(DATA FOR ANALYSIS)
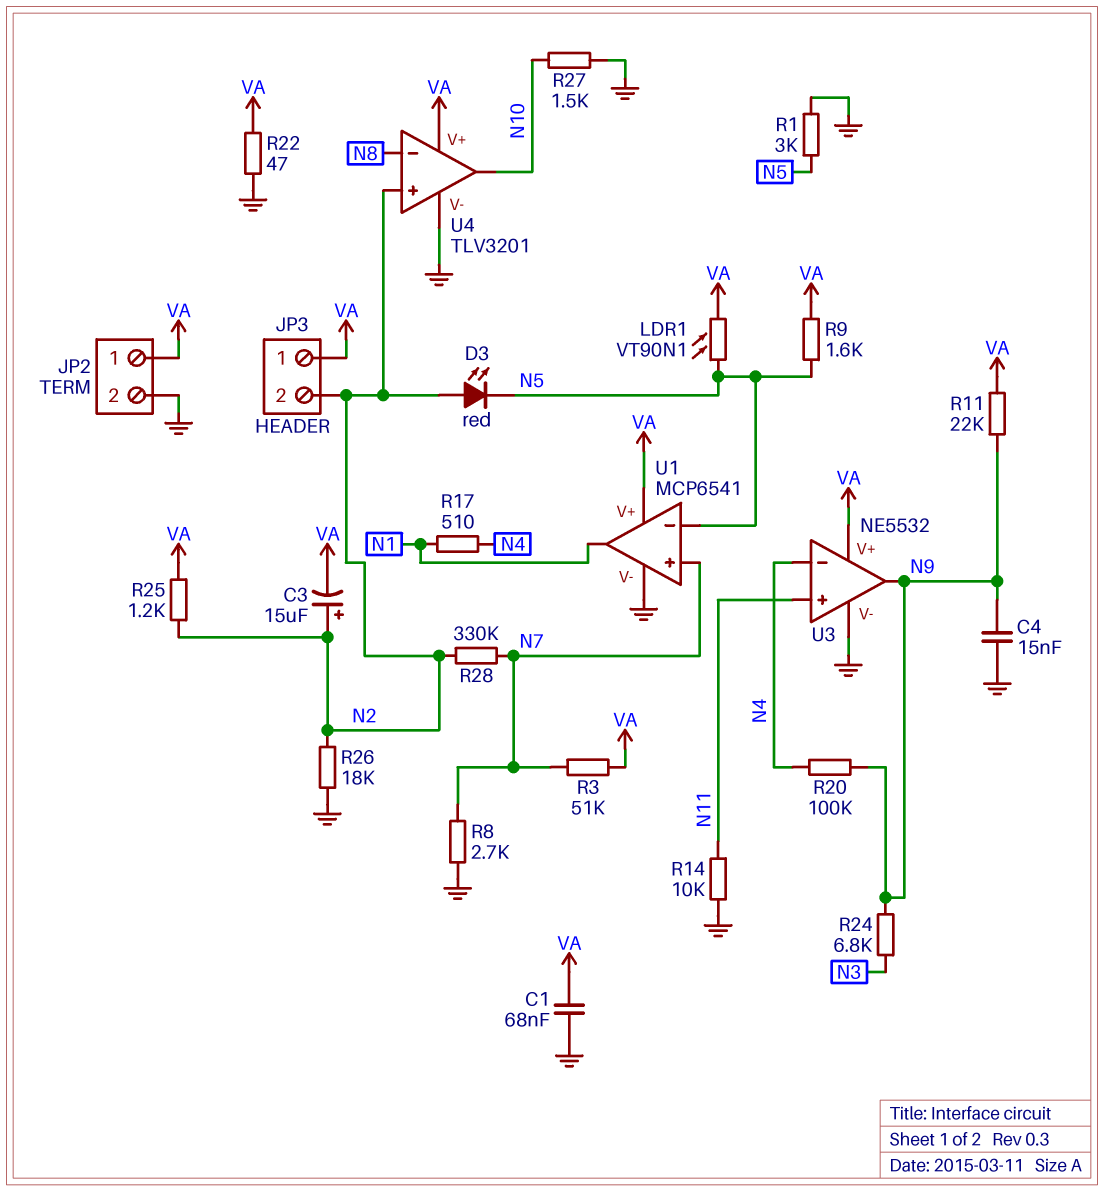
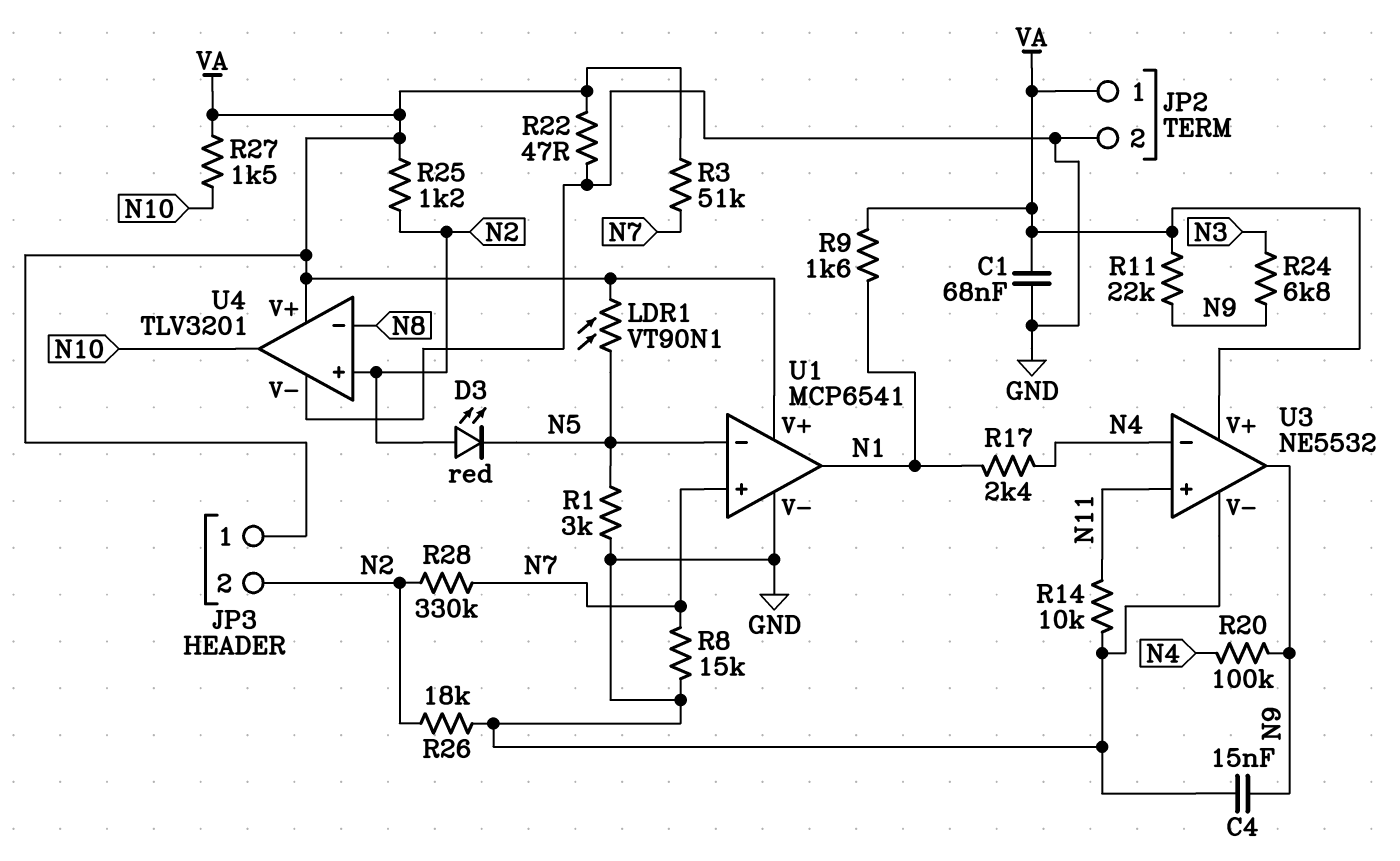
C3: 15uF (plus N2, minus VA) -> none
R8: 2.7k (GND, N7) -> 15k (GND, N7)
R9: 1.6k (N5, VA) -> 1.6k (N1, VA)
R17: 510 (N1, N4) -> 2.4k (N1, N4)
R27: 1.5k (GND, N10) -> 1.5k (N10, VA)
(End DATA FOR ANALYSIS)
## PROBLEM TO SOLVE
From where "R8: 2.7k (GND, N7) -> 15k (GND, N7)" appears to the last line of the listing above, please write out every line exactly; leave out the rest.

## RESPONSE FOR THIS EXERCISE
R8: 2.7k (GND, N7) -> 15k (GND, N7)
R9: 1.6k (N5, VA) -> 1.6k (N1, VA)
R17: 510 (N1, N4) -> 2.4k (N1, N4)
R27: 1.5k (GND, N10) -> 1.5k (N10, VA)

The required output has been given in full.